## What you need to do
An exact copy of the entries is required, excluding any pictures.

## The input

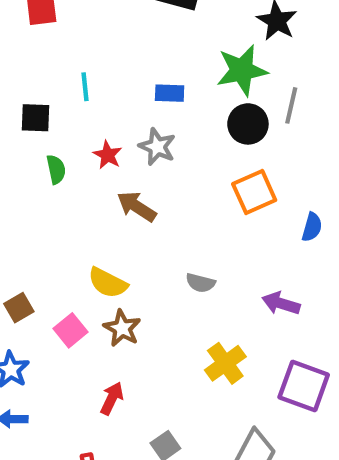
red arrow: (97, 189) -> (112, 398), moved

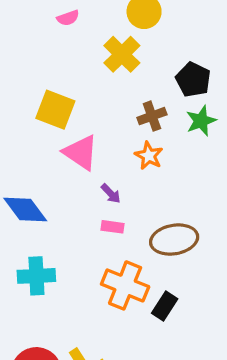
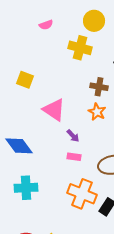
yellow cross: (122, 54) -> (80, 48), turned -30
yellow square: (55, 110) -> (25, 80), moved, size x0.7
brown cross: (152, 116) -> (99, 87), turned 30

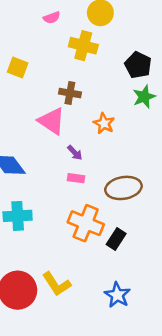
pink semicircle: (46, 25) -> (52, 18), moved
yellow square: (25, 80) -> (18, 68), moved
brown cross: (99, 87) -> (70, 93), moved

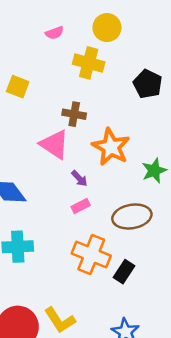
green star: (144, 97) -> (154, 171), moved
orange star: (104, 123) -> (111, 147), size x1.6
pink rectangle: (76, 178) -> (81, 206), turned -35

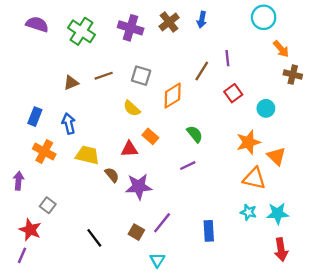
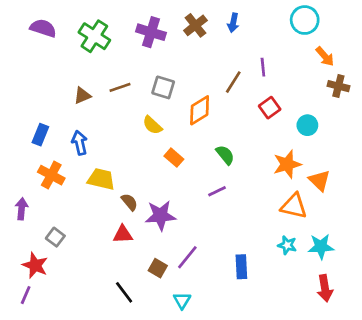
red triangle: (129, 149) -> (123, 234), moved
black line: (94, 238) -> (124, 292), moved

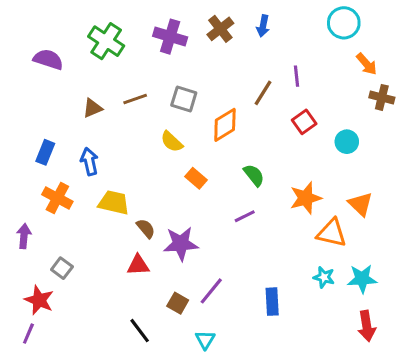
purple semicircle: (43, 28) -> (48, 59), moved
orange star: (287, 164) -> (306, 198), moved

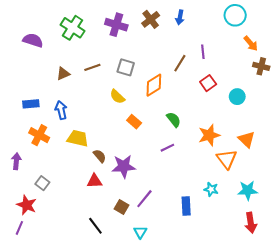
blue rectangle: (45, 152) -> (31, 104), turned 63
orange triangle: (332, 233) -> (227, 159), turned 40
cyan star: (324, 277) -> (211, 189), moved

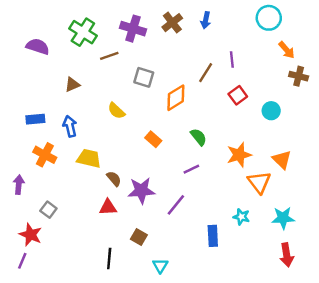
brown line: (92, 67) -> (109, 56), moved
yellow semicircle: (117, 97) -> (116, 111), moved
purple line: (144, 199) -> (176, 205), moved
black line: (95, 226) -> (109, 258), turned 42

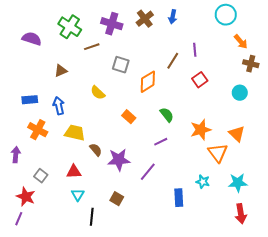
cyan circle: (271, 111) -> (240, 93), moved
red triangle: (108, 207) -> (74, 172), moved
cyan triangle: (160, 266) -> (78, 195), moved

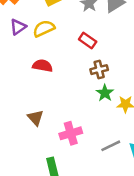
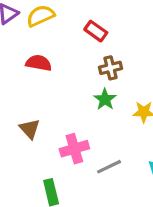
green star: (105, 93) -> (105, 99), moved
gray line: (111, 146) -> (109, 167), moved

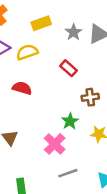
brown cross: (110, 68) -> (90, 97), moved
pink cross: (74, 149) -> (55, 144), moved, turned -35

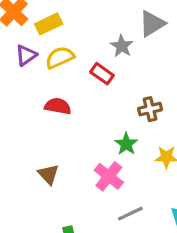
yellow rectangle: (41, 23) -> (49, 24), moved
gray star: (74, 32) -> (122, 46), moved
red rectangle: (68, 68) -> (102, 74), moved

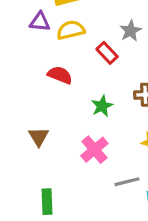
purple triangle: (26, 55) -> (40, 22), turned 30
green star: (126, 144) -> (102, 106), moved
gray line: (130, 214) -> (127, 182), moved

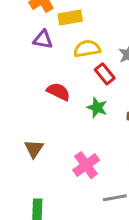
yellow semicircle: (71, 30) -> (87, 49), moved
green star: (102, 106) -> (97, 108), moved, turned -30

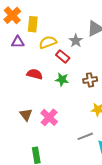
yellow rectangle: (70, 18) -> (33, 24), turned -63
pink cross: (86, 165) -> (49, 117), moved

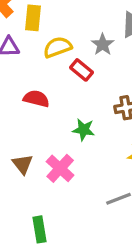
green star: (62, 80) -> (84, 130), moved

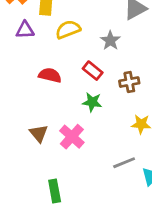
gray star: (103, 44) -> (110, 41), moved
red rectangle: (82, 70) -> (93, 71), moved

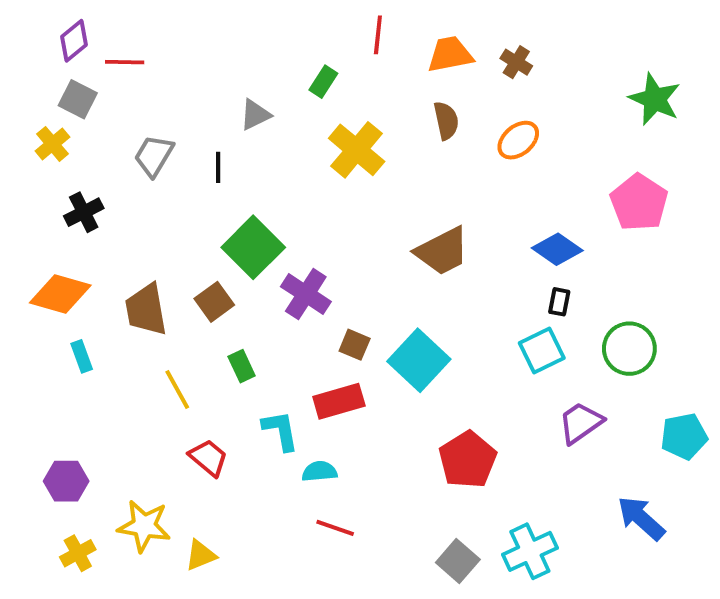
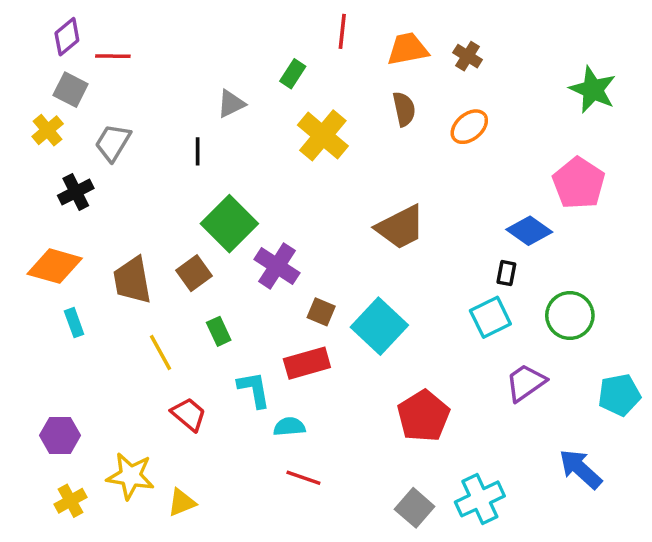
gray trapezoid: (154, 156) -> (113, 143), moved
blue diamond: (557, 249) -> (529, 231), moved

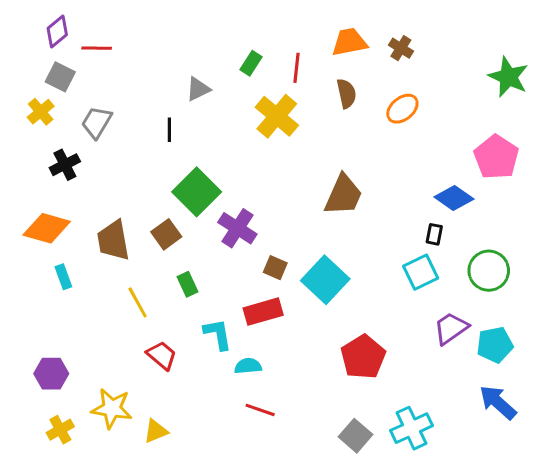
red line: (342, 31) -> (296, 68), moved
brown trapezoid: (400, 227) -> (343, 195), turned -39
cyan pentagon: (619, 395) -> (495, 345), moved

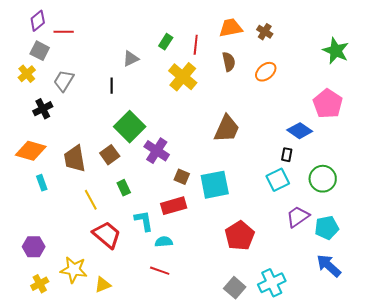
cyan square: (325, 280) -> (215, 185), turned 36
red trapezoid: (162, 355) -> (107, 235), size x1.4
red line: (260, 410) -> (160, 271), moved

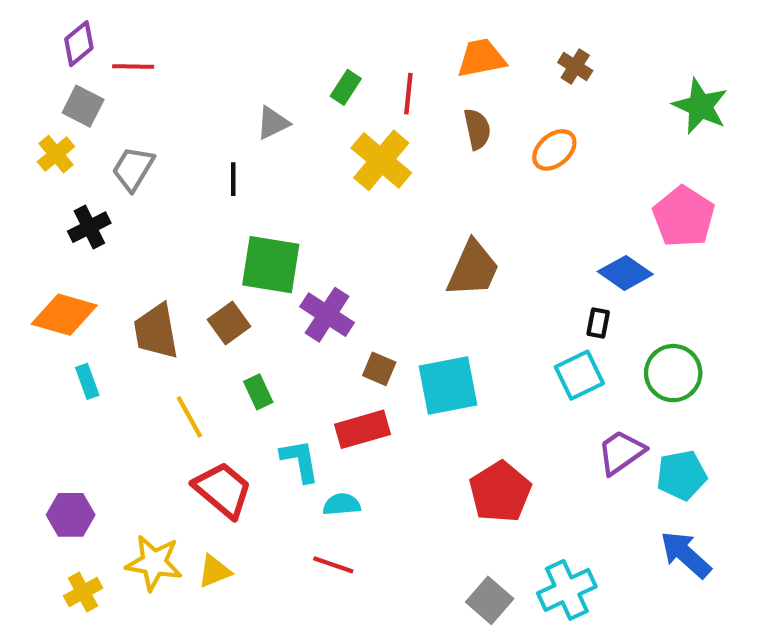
brown cross: (265, 32) -> (575, 67), moved
green square: (130, 127) -> (271, 265), turned -36
yellow triangle: (103, 285) -> (214, 571), moved

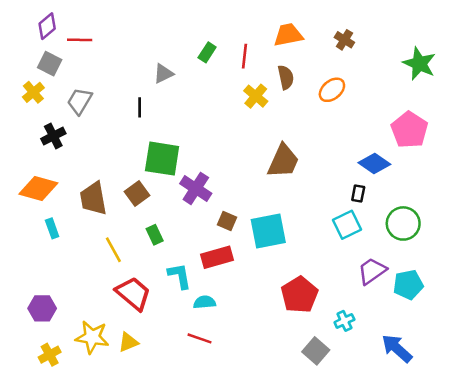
yellow cross: (381, 160) -> (256, 96), moved, size x0.7
blue arrow: (686, 554) -> (397, 348), moved
cyan cross: (567, 590) -> (344, 321), moved, size x0.6
gray square: (490, 600) -> (316, 351), moved

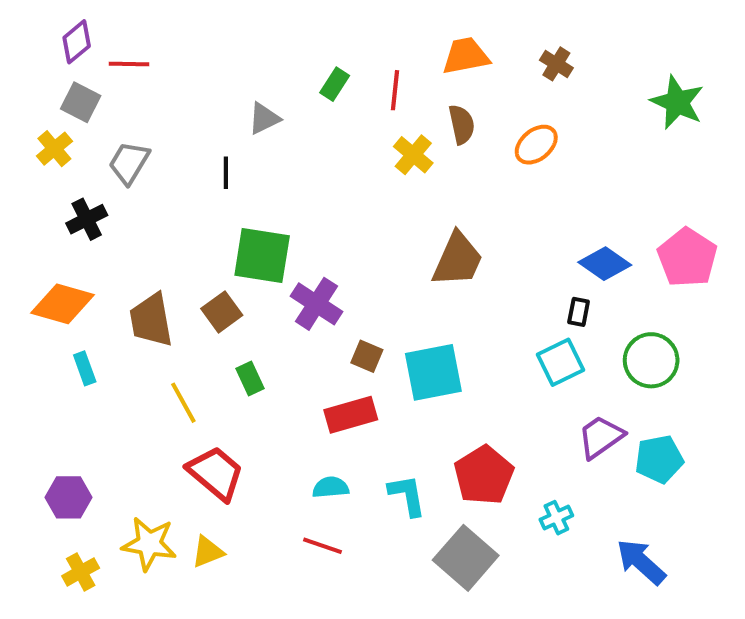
pink pentagon: (409, 130) -> (687, 257), moved
cyan L-shape: (180, 276) -> (407, 495), moved
gray square: (316, 351) -> (466, 558), moved, size x1.4

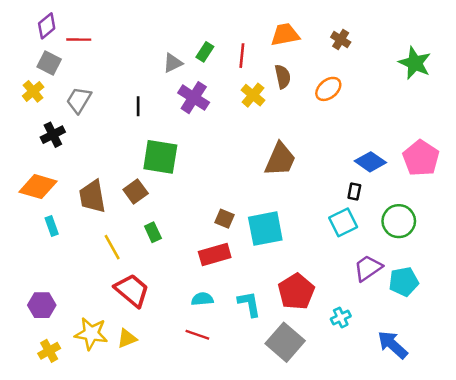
gray triangle: (264, 118) -> (173, 63), moved
purple cross: (316, 304) -> (194, 98), moved

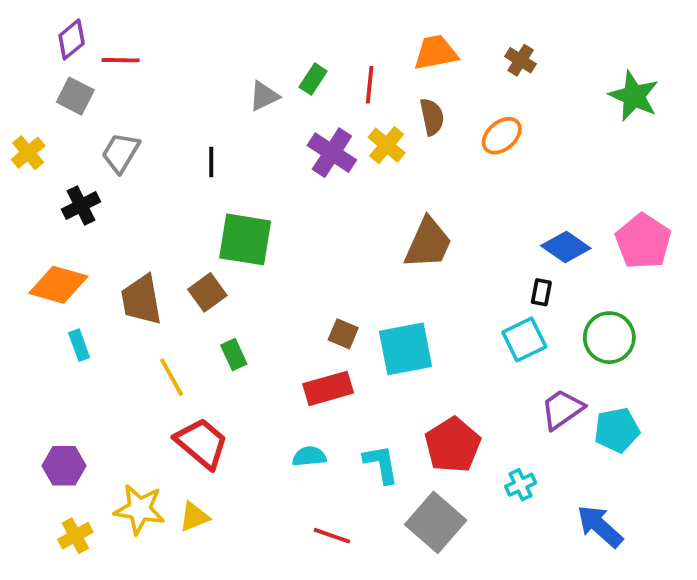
yellow cross: (33, 91) -> (28, 153), moved
purple cross: (194, 98) -> (332, 153), moved
red line: (197, 335) -> (332, 536), moved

## Output of the task
red arrow: (97, 189) -> (112, 398), moved

yellow cross: (122, 54) -> (80, 48), turned -30
yellow square: (55, 110) -> (25, 80), moved, size x0.7
brown cross: (152, 116) -> (99, 87), turned 30

pink semicircle: (46, 25) -> (52, 18), moved
yellow square: (25, 80) -> (18, 68), moved
brown cross: (99, 87) -> (70, 93), moved

green star: (144, 97) -> (154, 171), moved
orange star: (104, 123) -> (111, 147), size x1.6
pink rectangle: (76, 178) -> (81, 206), turned -35

red triangle: (129, 149) -> (123, 234), moved
black line: (94, 238) -> (124, 292), moved

purple semicircle: (43, 28) -> (48, 59), moved
orange star: (287, 164) -> (306, 198), moved

blue rectangle: (45, 152) -> (31, 104), turned 63
orange triangle: (332, 233) -> (227, 159), turned 40
cyan star: (324, 277) -> (211, 189), moved

brown line: (92, 67) -> (109, 56), moved
yellow semicircle: (117, 97) -> (116, 111), moved
purple line: (144, 199) -> (176, 205), moved
black line: (95, 226) -> (109, 258), turned 42

cyan circle: (271, 111) -> (240, 93), moved
red triangle: (108, 207) -> (74, 172), moved
cyan triangle: (160, 266) -> (78, 195), moved

green star: (105, 93) -> (105, 99), moved
gray line: (111, 146) -> (109, 167), moved

brown cross: (110, 68) -> (90, 97), moved
pink cross: (74, 149) -> (55, 144), moved, turned -35

yellow rectangle: (41, 23) -> (49, 24), moved
gray star: (74, 32) -> (122, 46), moved
red rectangle: (68, 68) -> (102, 74), moved

purple triangle: (26, 55) -> (40, 22), turned 30
green star: (126, 144) -> (102, 106), moved
gray line: (130, 214) -> (127, 182), moved

yellow semicircle: (71, 30) -> (87, 49), moved
green star: (102, 106) -> (97, 108), moved, turned -30

yellow rectangle: (70, 18) -> (33, 24), turned -63
pink cross: (86, 165) -> (49, 117), moved

green star: (62, 80) -> (84, 130), moved

gray star: (103, 44) -> (110, 41), moved
red rectangle: (82, 70) -> (93, 71), moved

gray trapezoid: (154, 156) -> (113, 143), moved
blue diamond: (557, 249) -> (529, 231), moved

red line: (342, 31) -> (296, 68), moved
brown trapezoid: (400, 227) -> (343, 195), turned -39
cyan pentagon: (619, 395) -> (495, 345), moved

cyan square: (325, 280) -> (215, 185), turned 36
red trapezoid: (162, 355) -> (107, 235), size x1.4
red line: (260, 410) -> (160, 271), moved

brown cross: (265, 32) -> (575, 67), moved
green square: (130, 127) -> (271, 265), turned -36
yellow triangle: (103, 285) -> (214, 571), moved

yellow cross: (381, 160) -> (256, 96), moved, size x0.7
blue arrow: (686, 554) -> (397, 348), moved
cyan cross: (567, 590) -> (344, 321), moved, size x0.6
gray square: (490, 600) -> (316, 351), moved

pink pentagon: (409, 130) -> (687, 257), moved
cyan L-shape: (180, 276) -> (407, 495), moved
gray square: (316, 351) -> (466, 558), moved, size x1.4

gray triangle: (264, 118) -> (173, 63), moved
purple cross: (316, 304) -> (194, 98), moved

yellow cross: (33, 91) -> (28, 153), moved
purple cross: (194, 98) -> (332, 153), moved
red line: (197, 335) -> (332, 536), moved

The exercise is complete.